◆ Task details:
Please report how many lines in the entries below contain the string "with". Give only the number.

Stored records
/---

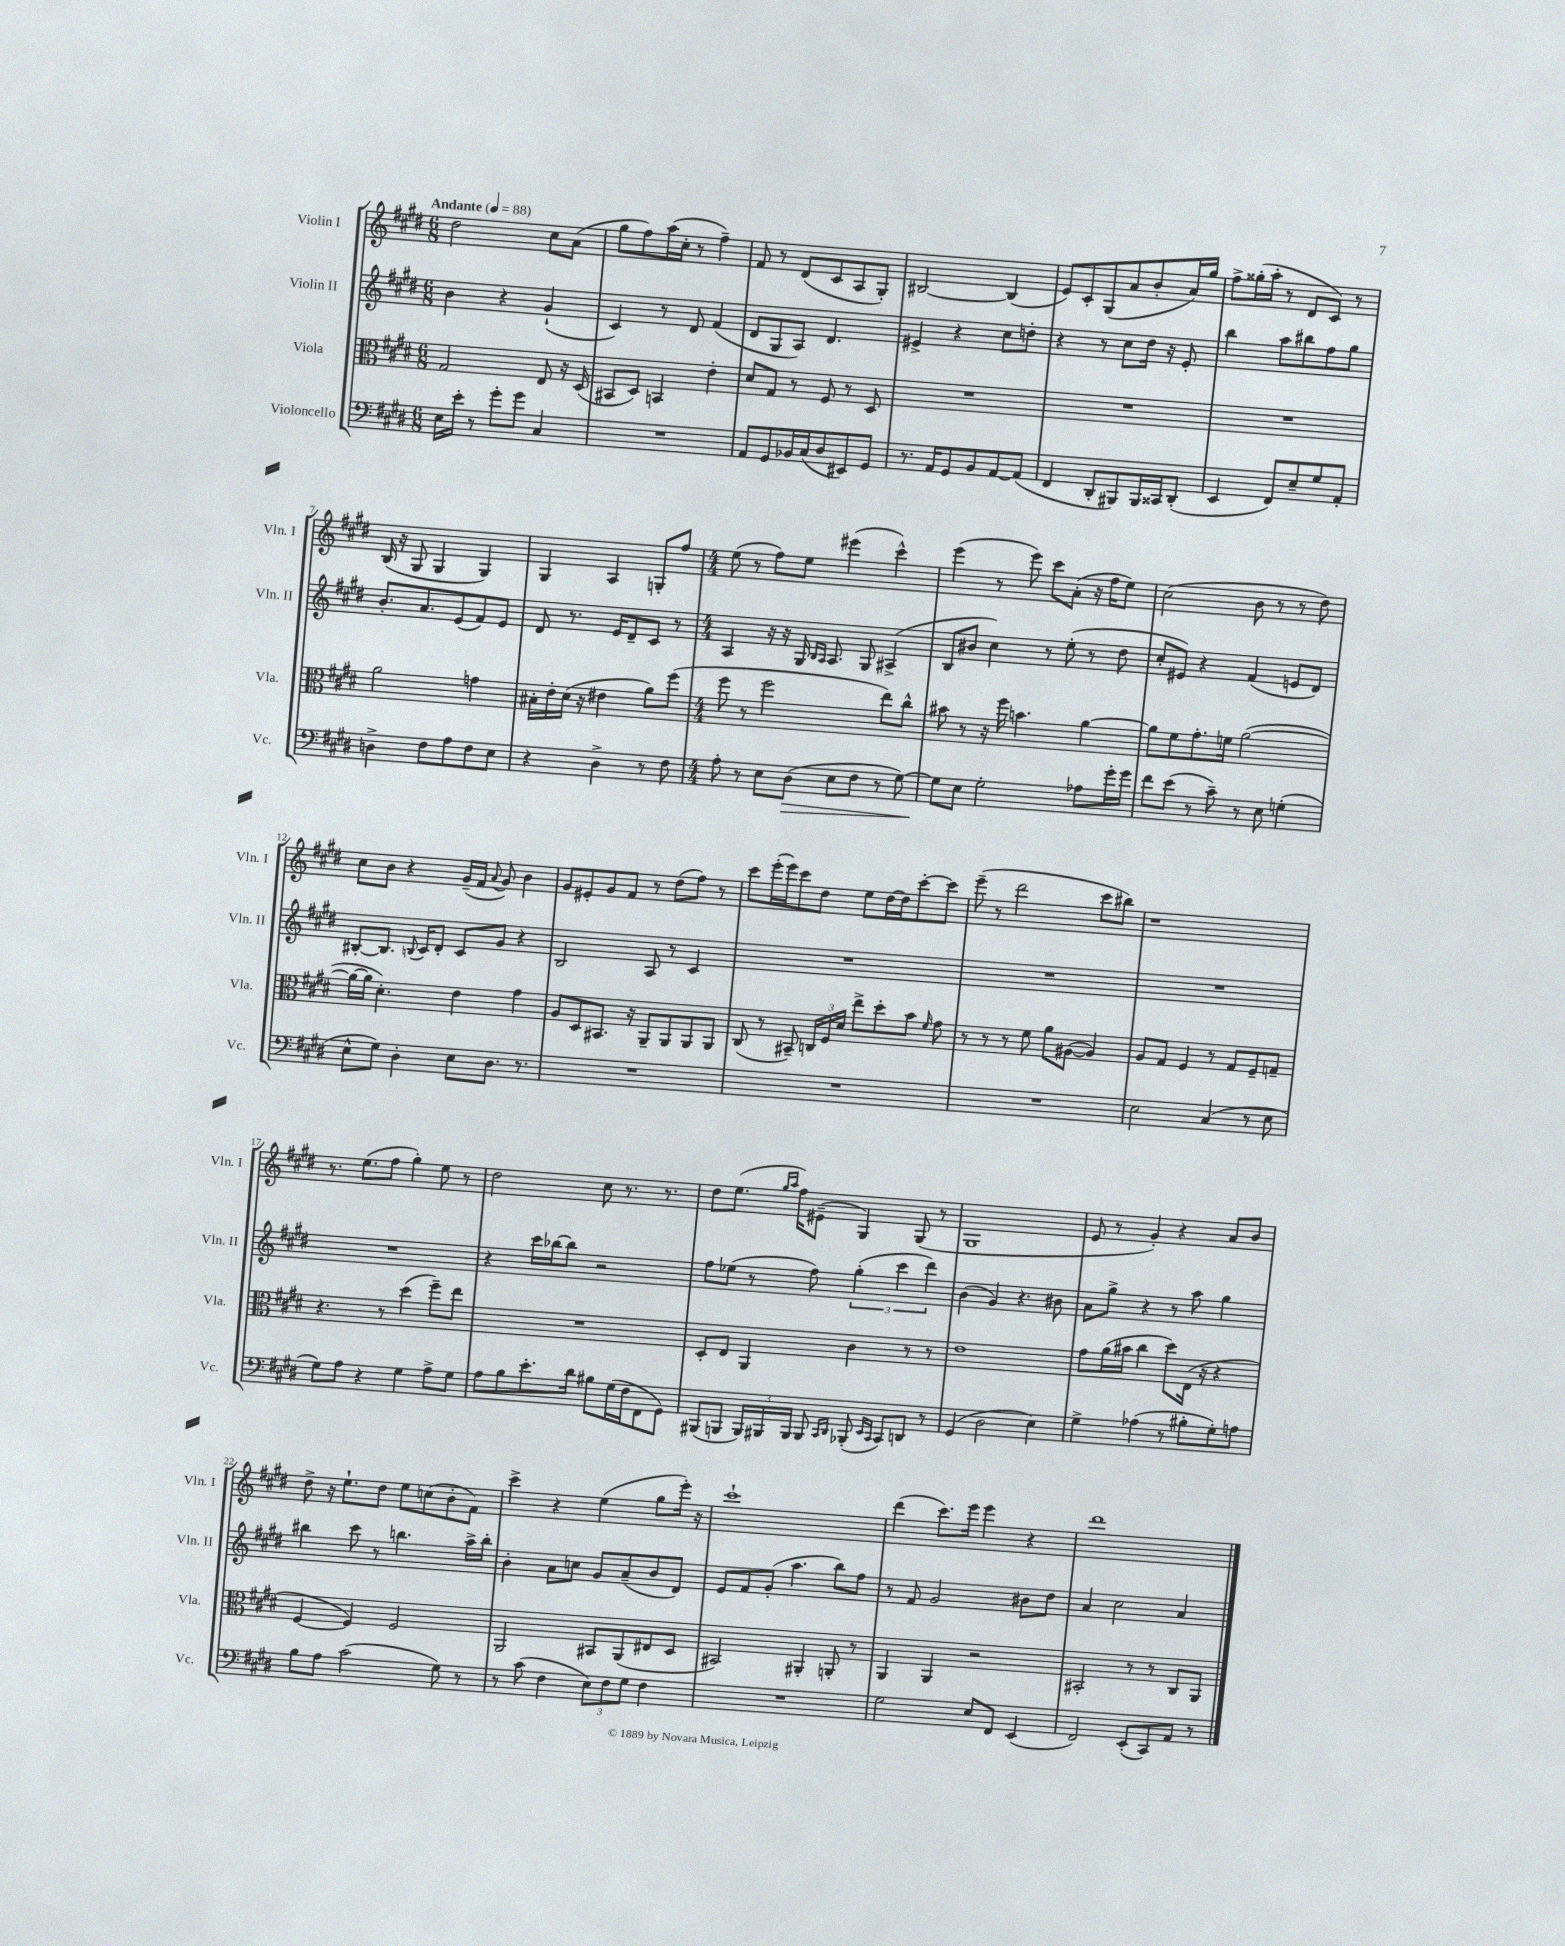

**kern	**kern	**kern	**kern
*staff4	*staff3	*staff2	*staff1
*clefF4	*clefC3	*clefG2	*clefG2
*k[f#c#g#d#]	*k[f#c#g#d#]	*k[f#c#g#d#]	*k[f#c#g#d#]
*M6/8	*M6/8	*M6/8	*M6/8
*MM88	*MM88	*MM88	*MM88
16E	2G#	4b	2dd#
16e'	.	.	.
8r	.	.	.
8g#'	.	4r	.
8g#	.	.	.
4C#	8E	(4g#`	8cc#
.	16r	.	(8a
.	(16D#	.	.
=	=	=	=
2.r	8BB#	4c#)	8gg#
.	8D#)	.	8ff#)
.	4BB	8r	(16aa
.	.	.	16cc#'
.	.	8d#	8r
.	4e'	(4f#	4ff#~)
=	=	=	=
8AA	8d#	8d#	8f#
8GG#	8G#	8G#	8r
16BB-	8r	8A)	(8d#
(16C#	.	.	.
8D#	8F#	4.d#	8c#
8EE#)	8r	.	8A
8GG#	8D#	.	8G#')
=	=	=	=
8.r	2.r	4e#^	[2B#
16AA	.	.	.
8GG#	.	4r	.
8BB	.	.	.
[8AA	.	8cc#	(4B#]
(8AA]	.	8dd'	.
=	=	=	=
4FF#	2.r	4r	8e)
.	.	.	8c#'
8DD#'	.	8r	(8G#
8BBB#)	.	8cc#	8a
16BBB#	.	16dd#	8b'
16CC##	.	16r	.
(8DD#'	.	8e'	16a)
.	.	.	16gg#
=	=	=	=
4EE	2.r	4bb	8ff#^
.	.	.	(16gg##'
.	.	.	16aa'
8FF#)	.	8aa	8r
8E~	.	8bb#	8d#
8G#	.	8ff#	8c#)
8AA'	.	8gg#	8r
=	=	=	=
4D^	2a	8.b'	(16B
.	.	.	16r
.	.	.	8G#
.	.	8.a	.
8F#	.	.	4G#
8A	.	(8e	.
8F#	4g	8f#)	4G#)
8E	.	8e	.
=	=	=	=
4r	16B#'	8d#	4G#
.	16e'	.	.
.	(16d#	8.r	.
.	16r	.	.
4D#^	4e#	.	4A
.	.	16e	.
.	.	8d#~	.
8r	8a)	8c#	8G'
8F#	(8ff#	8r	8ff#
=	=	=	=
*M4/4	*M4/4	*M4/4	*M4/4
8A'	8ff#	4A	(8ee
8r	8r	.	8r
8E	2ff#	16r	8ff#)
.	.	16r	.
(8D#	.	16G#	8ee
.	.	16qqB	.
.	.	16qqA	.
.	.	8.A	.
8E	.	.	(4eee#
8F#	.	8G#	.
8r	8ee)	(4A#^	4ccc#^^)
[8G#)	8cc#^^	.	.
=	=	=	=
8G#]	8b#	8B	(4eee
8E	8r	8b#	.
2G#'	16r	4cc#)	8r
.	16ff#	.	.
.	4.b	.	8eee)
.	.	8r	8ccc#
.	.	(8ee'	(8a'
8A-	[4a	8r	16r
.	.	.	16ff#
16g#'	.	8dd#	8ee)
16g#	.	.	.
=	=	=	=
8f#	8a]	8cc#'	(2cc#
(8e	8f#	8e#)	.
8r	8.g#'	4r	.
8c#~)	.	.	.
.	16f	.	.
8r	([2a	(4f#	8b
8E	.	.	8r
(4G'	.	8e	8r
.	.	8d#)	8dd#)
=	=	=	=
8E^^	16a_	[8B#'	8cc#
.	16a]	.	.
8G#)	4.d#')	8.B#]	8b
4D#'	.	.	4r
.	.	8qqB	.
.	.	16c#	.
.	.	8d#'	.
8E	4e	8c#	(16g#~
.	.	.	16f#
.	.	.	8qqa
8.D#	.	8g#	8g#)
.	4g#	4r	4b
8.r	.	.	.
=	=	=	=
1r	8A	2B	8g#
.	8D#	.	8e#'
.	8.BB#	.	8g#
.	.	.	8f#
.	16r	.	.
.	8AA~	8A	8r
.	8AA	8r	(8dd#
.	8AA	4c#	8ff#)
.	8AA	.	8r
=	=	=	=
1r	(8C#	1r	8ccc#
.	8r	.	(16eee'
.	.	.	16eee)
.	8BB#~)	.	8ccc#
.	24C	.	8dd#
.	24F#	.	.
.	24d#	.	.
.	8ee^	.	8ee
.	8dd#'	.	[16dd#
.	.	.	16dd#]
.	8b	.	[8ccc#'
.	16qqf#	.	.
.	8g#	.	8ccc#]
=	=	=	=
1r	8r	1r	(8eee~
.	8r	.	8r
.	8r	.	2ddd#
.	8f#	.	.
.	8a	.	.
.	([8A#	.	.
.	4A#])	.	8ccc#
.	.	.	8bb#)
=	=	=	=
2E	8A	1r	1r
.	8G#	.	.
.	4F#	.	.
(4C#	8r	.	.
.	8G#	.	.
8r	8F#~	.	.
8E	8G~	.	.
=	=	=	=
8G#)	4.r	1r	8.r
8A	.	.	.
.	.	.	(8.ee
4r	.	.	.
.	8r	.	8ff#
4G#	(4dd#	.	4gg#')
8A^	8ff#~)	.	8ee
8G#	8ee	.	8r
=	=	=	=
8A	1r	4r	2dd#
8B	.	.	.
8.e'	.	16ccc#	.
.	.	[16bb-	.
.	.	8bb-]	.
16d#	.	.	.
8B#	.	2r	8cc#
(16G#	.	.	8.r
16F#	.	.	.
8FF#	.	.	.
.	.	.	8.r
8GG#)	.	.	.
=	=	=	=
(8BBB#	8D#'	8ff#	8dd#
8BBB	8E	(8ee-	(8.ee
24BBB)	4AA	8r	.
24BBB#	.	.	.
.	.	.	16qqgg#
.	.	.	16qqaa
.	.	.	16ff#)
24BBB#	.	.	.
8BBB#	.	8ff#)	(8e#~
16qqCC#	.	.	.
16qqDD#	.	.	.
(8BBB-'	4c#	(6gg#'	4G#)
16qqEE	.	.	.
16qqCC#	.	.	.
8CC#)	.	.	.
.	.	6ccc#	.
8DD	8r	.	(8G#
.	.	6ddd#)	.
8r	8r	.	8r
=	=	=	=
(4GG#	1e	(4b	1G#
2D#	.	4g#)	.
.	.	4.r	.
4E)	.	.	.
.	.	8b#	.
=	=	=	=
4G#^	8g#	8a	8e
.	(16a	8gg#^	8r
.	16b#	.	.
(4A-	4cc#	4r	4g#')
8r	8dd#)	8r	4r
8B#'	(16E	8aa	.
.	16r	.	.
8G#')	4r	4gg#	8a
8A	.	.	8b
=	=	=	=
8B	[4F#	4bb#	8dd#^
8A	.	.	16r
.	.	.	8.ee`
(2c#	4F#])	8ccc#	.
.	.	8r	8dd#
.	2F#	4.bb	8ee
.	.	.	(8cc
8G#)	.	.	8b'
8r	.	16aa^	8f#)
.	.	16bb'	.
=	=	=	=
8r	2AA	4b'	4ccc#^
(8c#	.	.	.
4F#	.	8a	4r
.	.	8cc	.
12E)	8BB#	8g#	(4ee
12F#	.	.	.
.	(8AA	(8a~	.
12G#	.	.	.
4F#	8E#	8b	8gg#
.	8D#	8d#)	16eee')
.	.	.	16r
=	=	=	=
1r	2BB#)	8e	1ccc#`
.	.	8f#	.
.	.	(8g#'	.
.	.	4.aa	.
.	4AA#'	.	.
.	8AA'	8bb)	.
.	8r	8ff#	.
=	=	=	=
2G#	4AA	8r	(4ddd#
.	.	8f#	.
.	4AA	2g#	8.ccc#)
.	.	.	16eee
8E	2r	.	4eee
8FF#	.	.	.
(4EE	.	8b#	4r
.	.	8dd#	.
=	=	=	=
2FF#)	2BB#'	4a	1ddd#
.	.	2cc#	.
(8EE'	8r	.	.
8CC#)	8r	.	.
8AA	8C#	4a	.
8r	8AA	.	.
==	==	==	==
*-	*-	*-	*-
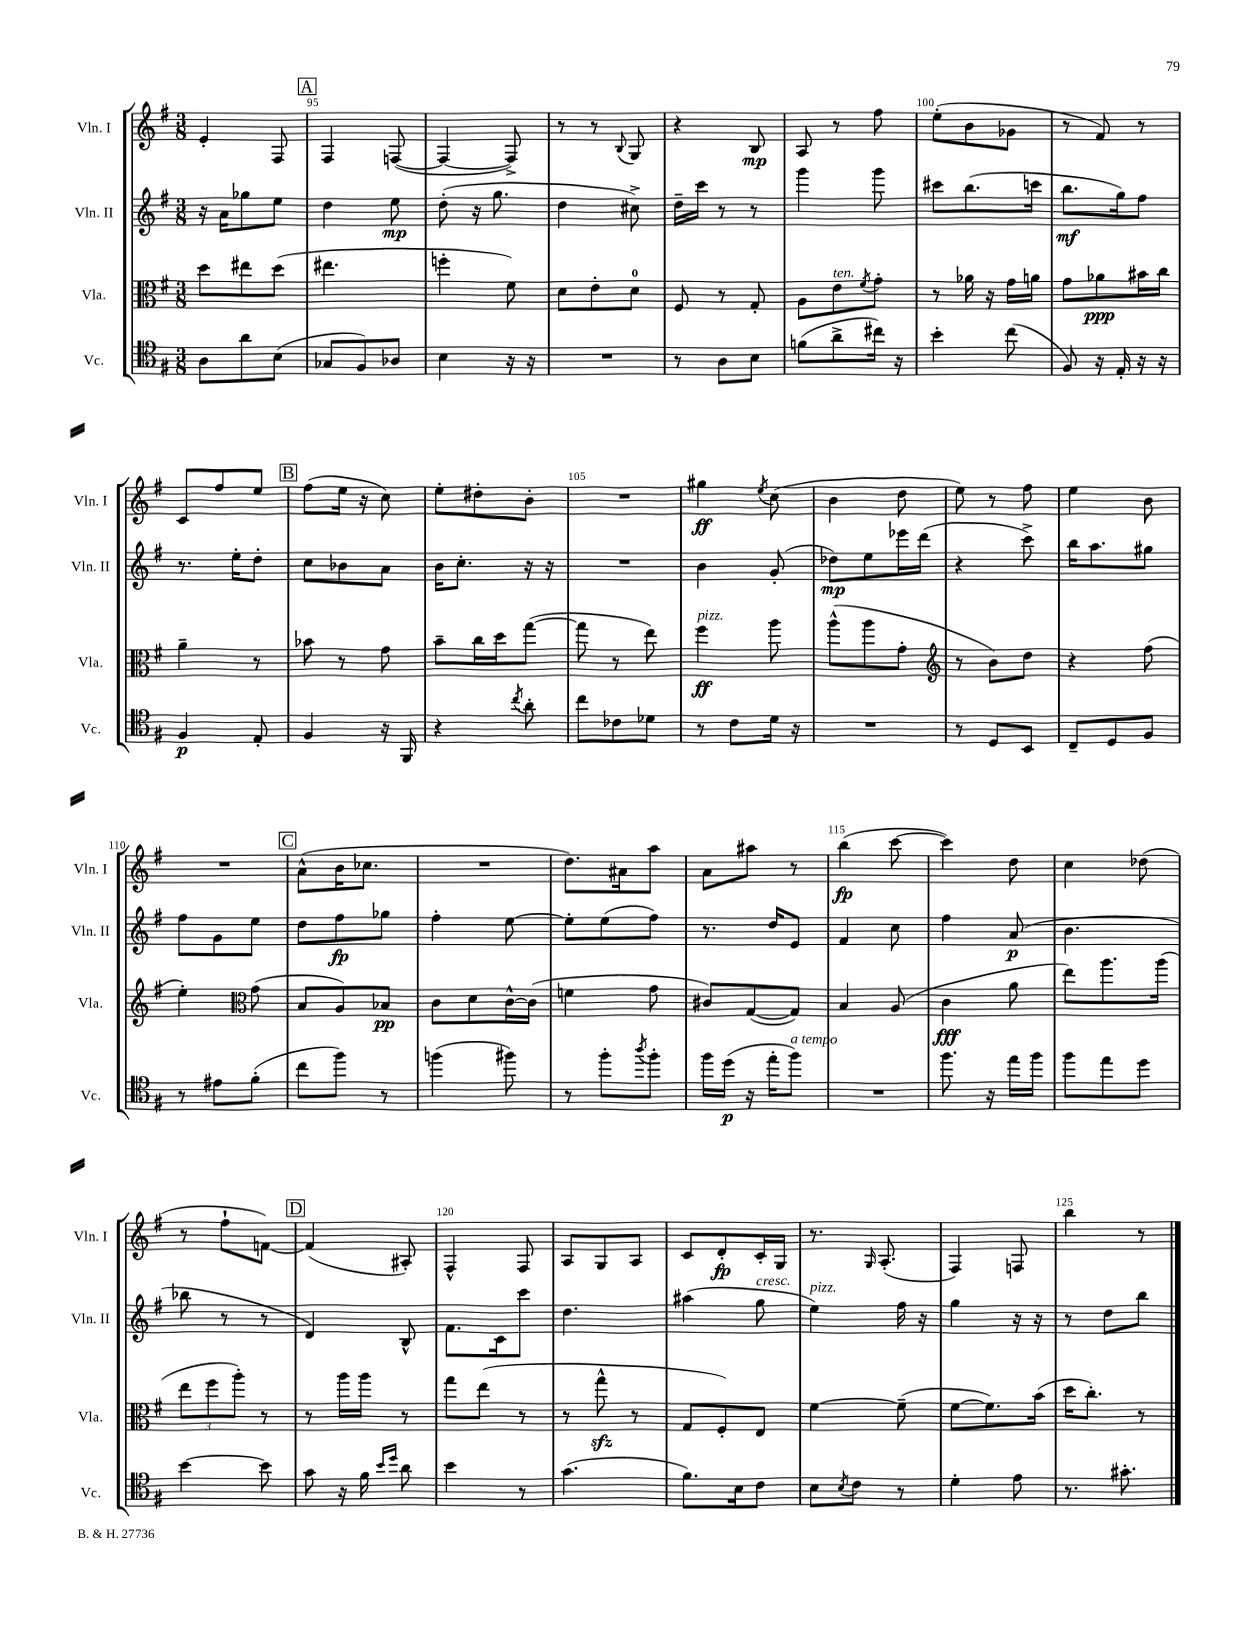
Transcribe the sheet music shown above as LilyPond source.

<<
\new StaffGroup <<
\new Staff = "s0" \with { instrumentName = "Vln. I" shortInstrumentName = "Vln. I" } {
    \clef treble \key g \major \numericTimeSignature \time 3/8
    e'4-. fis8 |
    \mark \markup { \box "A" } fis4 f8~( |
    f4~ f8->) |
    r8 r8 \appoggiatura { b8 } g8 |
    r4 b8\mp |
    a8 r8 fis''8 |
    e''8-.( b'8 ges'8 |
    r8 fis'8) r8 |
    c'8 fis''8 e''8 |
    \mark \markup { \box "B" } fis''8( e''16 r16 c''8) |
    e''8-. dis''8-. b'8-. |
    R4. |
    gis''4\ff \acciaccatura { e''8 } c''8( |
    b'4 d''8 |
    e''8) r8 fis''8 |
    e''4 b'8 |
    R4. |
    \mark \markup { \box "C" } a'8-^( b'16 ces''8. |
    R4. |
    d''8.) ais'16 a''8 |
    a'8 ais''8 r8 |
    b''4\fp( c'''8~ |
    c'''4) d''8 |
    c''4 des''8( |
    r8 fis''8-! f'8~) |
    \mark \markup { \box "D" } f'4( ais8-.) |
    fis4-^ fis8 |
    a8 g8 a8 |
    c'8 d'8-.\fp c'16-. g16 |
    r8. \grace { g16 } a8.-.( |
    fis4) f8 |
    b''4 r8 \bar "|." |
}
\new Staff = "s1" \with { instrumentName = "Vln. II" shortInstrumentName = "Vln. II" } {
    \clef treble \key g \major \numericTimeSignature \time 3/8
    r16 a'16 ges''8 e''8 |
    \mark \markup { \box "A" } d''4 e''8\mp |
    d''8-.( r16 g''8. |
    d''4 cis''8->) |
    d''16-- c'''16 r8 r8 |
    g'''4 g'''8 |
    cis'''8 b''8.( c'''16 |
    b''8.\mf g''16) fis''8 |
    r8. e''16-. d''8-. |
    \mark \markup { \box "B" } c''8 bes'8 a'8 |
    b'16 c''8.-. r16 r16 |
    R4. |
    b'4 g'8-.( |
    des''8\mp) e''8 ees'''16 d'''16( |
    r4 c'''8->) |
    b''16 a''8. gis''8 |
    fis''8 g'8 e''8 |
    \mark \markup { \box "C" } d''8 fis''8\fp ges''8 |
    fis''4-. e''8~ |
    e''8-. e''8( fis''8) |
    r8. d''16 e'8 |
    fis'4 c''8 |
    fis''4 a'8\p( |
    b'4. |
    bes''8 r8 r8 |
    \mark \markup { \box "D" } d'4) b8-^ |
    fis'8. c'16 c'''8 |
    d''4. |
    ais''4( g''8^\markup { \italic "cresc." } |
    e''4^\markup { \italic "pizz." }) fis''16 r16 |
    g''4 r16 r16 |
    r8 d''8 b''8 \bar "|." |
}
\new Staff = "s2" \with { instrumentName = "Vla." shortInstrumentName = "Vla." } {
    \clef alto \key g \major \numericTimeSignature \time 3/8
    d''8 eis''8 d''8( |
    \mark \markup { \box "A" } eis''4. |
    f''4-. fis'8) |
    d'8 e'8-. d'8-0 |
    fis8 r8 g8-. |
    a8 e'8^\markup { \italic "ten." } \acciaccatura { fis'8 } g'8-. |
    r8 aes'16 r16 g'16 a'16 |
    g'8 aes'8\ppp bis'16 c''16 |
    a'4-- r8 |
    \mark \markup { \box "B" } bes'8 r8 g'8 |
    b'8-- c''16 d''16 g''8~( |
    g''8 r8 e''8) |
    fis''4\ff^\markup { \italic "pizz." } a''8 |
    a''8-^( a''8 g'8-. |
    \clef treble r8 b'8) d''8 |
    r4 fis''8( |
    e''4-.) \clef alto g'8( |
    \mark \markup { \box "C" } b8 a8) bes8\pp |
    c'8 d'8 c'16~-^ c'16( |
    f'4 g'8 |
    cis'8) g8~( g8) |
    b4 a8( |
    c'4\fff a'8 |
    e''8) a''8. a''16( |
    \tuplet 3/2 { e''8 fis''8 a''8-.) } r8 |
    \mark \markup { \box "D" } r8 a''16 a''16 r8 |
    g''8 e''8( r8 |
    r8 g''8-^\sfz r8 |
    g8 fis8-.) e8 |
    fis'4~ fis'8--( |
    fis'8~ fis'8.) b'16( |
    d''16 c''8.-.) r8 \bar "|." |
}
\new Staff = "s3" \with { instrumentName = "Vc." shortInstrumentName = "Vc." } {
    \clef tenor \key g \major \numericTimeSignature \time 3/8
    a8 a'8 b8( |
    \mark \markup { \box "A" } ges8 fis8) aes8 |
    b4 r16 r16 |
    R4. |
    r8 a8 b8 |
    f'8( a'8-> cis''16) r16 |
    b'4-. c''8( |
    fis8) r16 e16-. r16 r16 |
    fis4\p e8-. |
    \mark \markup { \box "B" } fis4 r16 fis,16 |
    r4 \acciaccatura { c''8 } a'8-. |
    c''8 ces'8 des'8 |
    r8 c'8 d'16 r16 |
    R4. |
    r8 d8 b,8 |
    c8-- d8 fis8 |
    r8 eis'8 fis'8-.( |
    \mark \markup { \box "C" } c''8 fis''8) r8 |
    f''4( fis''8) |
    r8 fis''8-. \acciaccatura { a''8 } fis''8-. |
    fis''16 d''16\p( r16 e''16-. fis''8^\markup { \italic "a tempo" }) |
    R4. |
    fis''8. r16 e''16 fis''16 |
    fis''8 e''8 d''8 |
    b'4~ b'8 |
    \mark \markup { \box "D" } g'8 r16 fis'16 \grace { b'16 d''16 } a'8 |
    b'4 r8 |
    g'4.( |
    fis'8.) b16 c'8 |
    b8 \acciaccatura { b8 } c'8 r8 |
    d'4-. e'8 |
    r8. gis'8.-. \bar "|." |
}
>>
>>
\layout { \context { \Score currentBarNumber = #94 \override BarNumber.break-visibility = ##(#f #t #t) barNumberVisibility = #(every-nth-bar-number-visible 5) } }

\---

◆ Solution to this problem:
4